Start of Block

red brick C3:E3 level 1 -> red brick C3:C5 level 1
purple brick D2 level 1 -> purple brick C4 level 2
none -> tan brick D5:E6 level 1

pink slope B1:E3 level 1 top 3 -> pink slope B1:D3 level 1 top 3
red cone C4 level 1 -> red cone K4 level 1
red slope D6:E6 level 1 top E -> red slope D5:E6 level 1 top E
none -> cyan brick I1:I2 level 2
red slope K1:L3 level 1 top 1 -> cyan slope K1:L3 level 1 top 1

End of Block
Start of Block

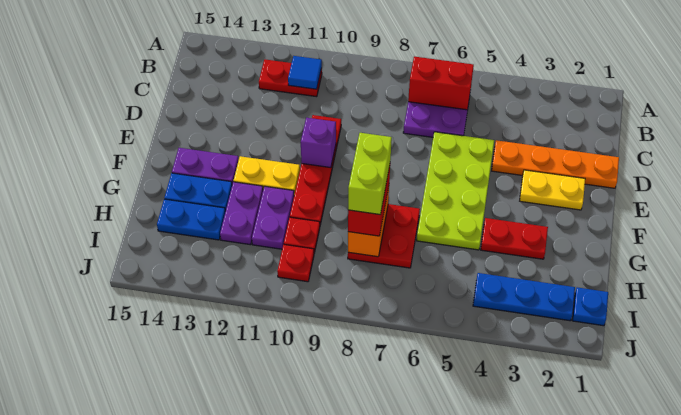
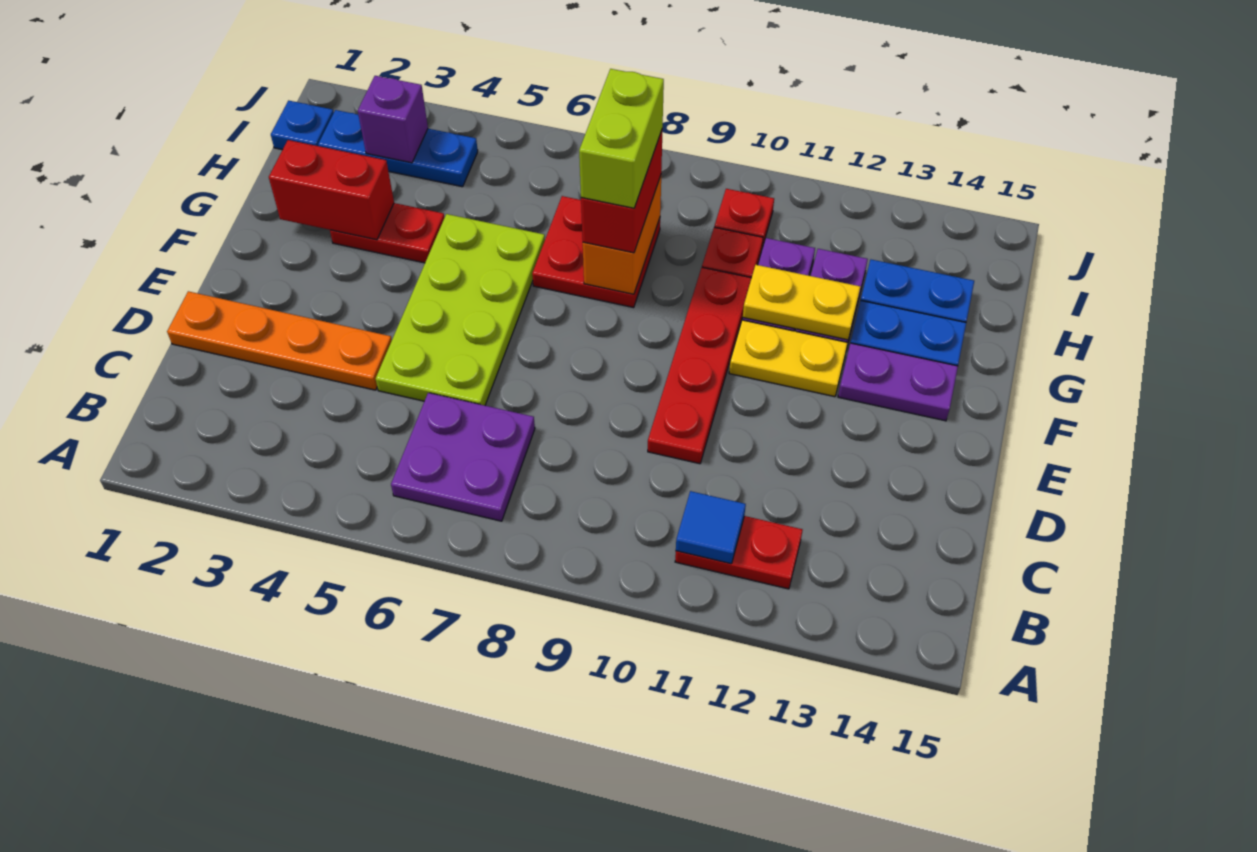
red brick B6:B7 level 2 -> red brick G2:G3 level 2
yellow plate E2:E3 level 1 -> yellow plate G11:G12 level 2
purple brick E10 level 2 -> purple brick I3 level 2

End of Block
Start of Block

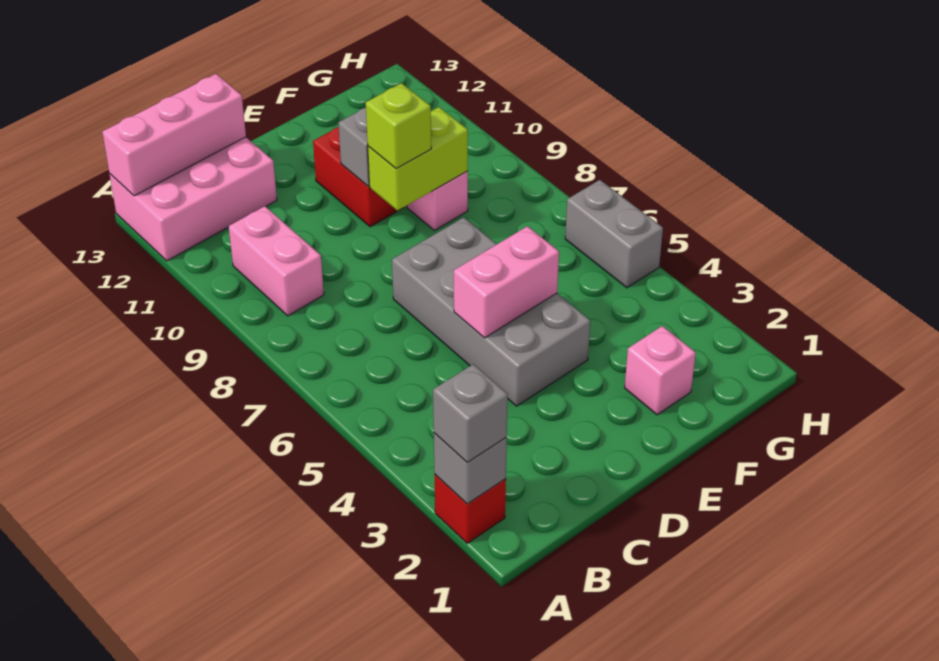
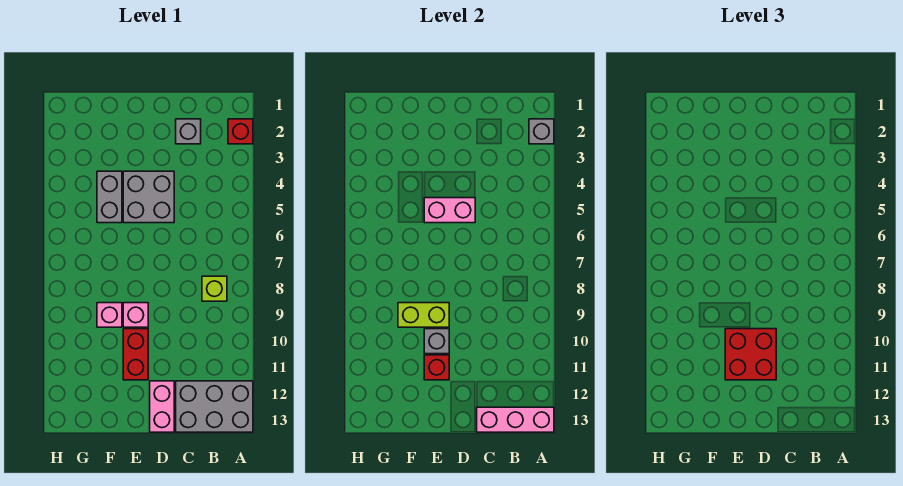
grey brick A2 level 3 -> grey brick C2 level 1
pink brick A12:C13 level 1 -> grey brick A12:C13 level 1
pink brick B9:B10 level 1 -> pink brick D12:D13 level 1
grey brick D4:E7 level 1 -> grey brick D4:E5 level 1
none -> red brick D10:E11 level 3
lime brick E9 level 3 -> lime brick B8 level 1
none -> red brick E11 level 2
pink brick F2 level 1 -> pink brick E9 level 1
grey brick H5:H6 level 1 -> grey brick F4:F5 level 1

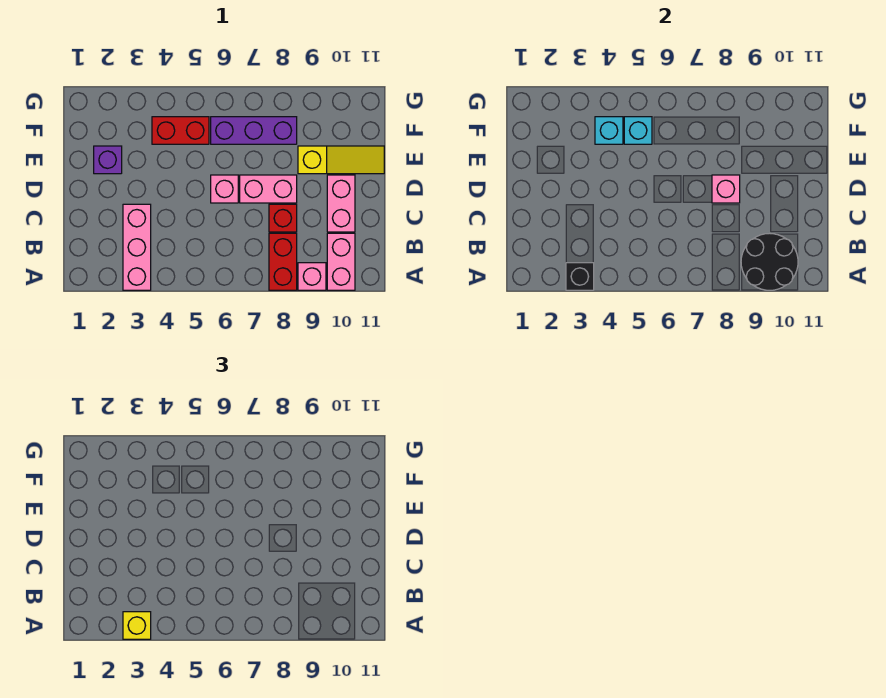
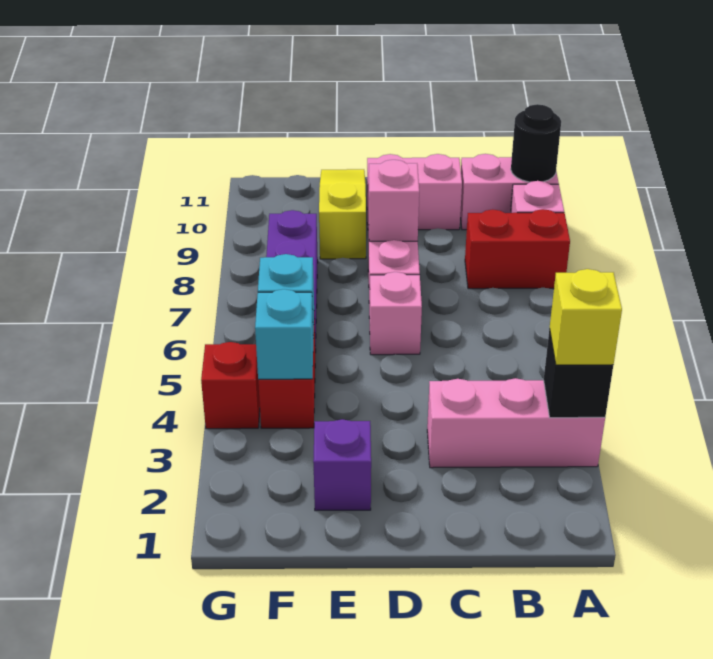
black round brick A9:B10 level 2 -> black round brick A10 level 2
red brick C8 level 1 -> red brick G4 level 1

End of Block

* _TASK GOAL_
All lines above between those holding "black round brick A9:B10" and "red brick C8 level 1 -> red brick G4 level 1", inclusive, must be set down unchanged, and no other line may be included.

* _TASK ANSWER_
black round brick A9:B10 level 2 -> black round brick A10 level 2
red brick C8 level 1 -> red brick G4 level 1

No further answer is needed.